EXERCISE:
Give an exact reproduction of the lines from the one with "LINE2 pin DO: B7 -> A7" to the final line of the entries below, both ends included, and omit the pictures.

[Revision tracking records]

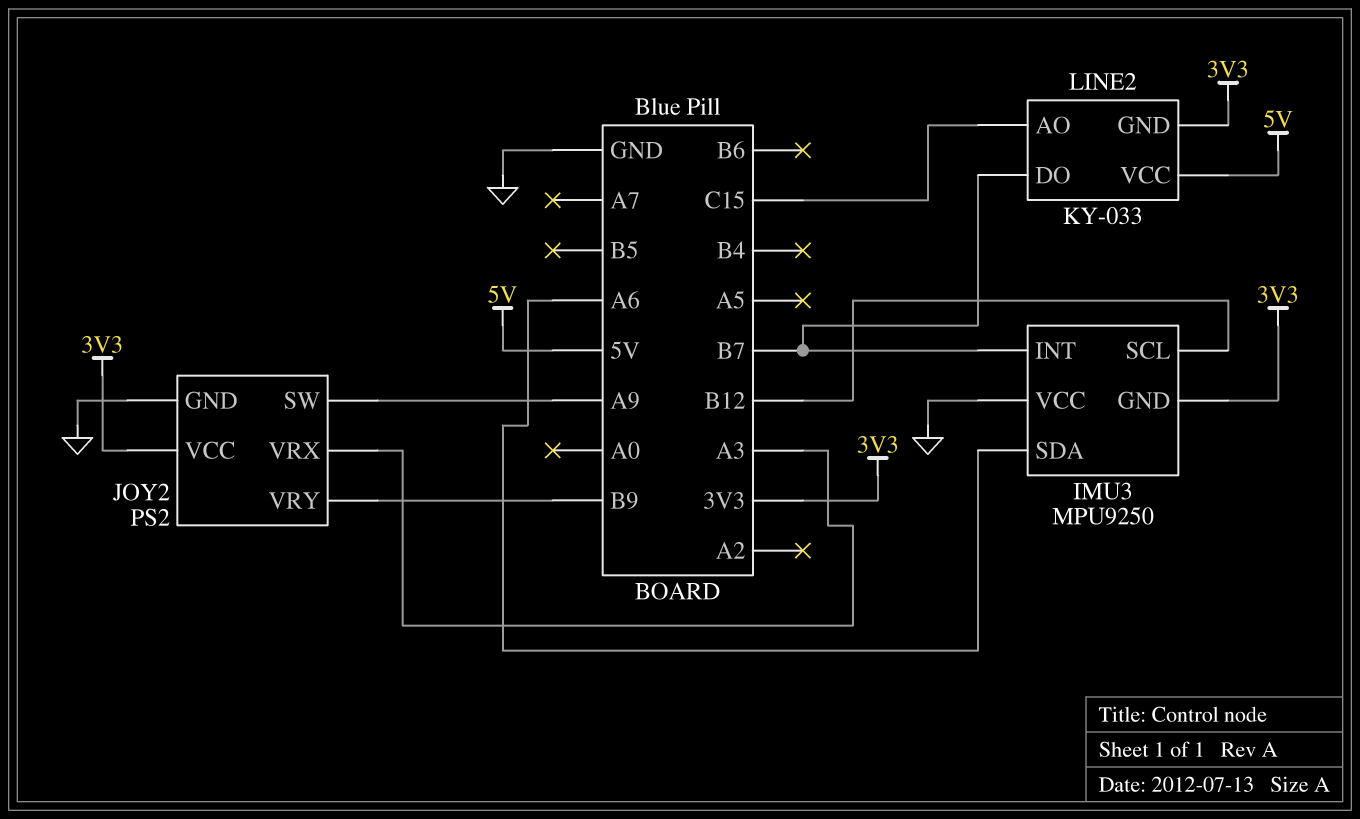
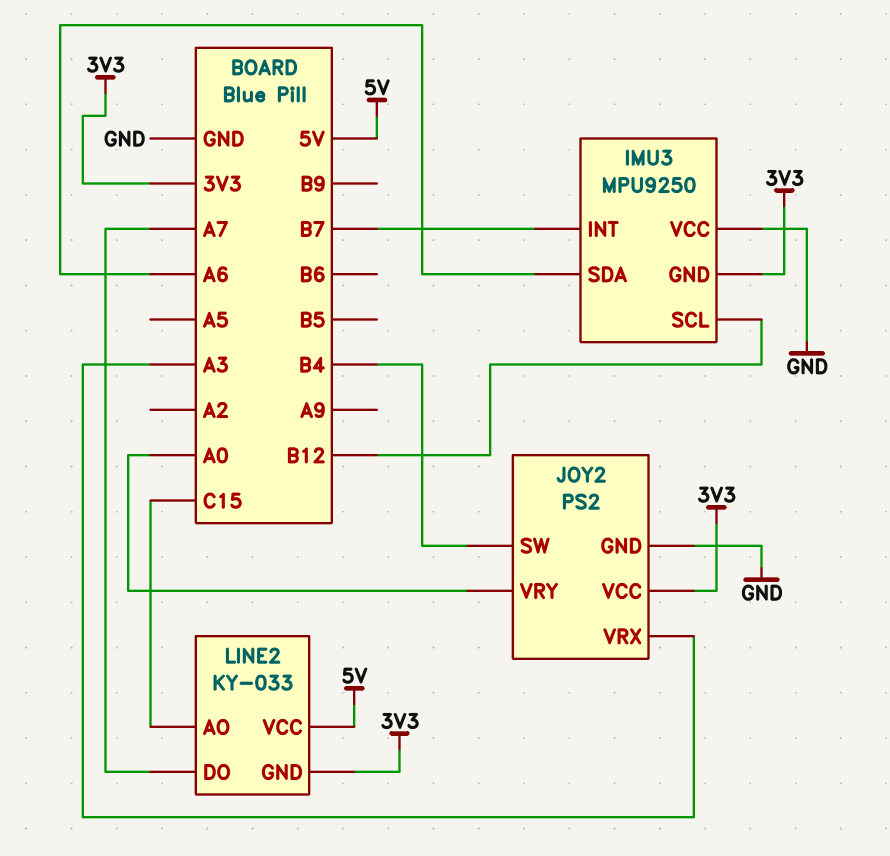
JOY2 pin SW: A9 -> B4
JOY2 pin VRY: B9 -> A0
LINE2 pin DO: B7 -> A7

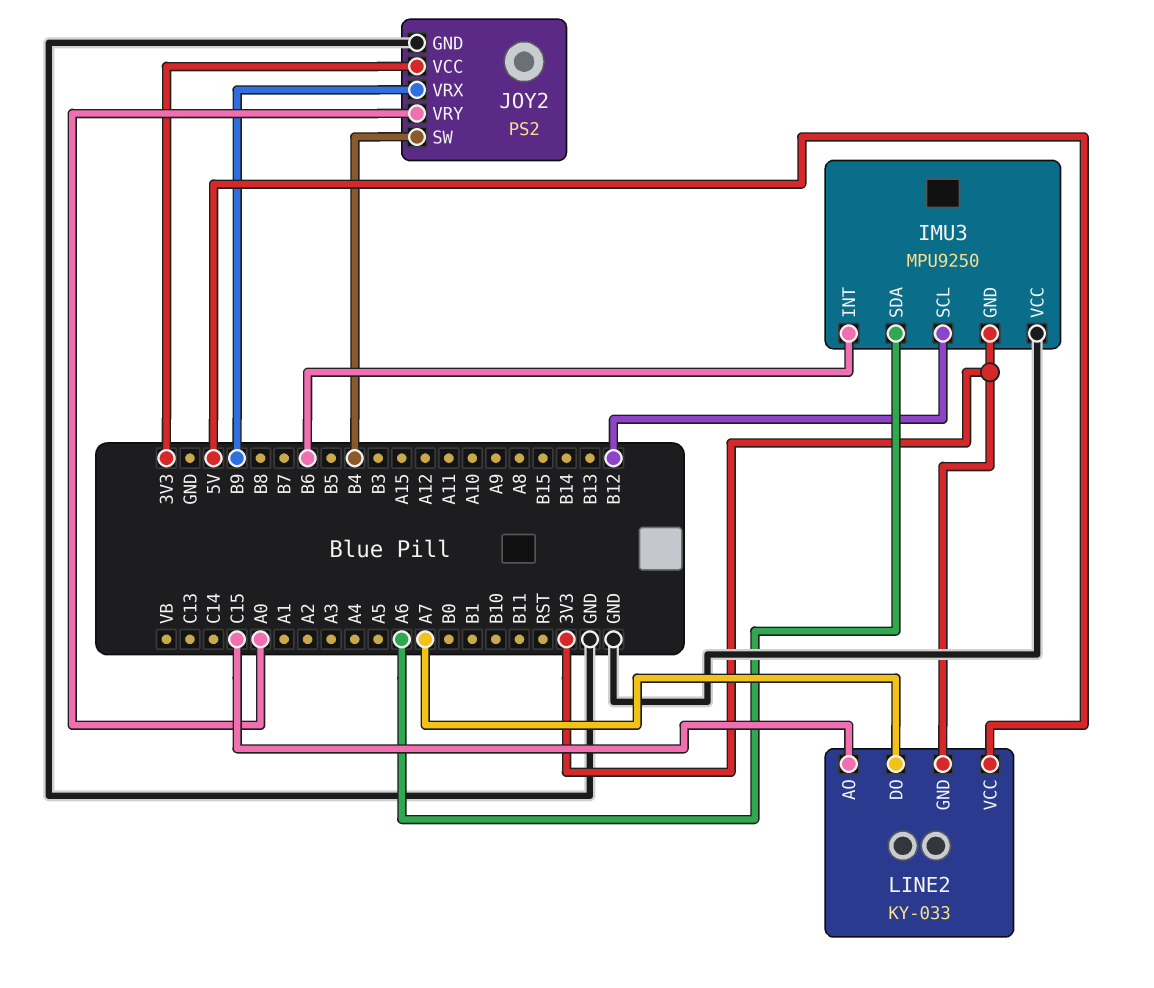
IMU3 pin INT: B7 -> B6
JOY2 pin VRX: A3 -> B9

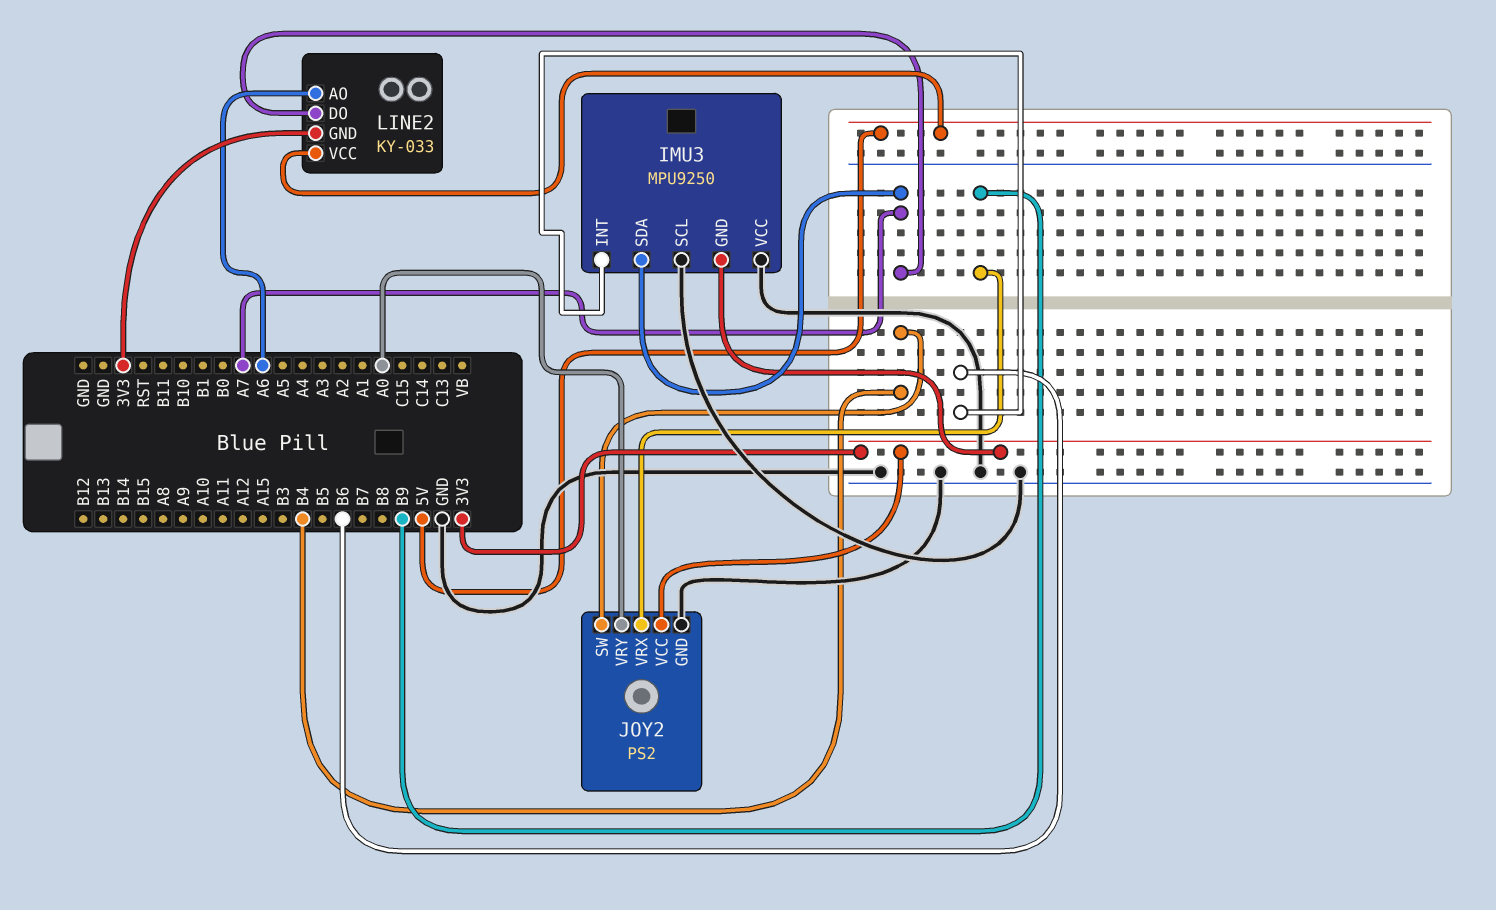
IMU3 pin SCL: B12 -> GND
IMU3 pin SDA: A6 -> A7
LINE2 pin AO: C15 -> A6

TASK RESPONSE:
LINE2 pin DO: B7 -> A7

IMU3 pin INT: B7 -> B6
JOY2 pin VRX: A3 -> B9

IMU3 pin SCL: B12 -> GND
IMU3 pin SDA: A6 -> A7
LINE2 pin AO: C15 -> A6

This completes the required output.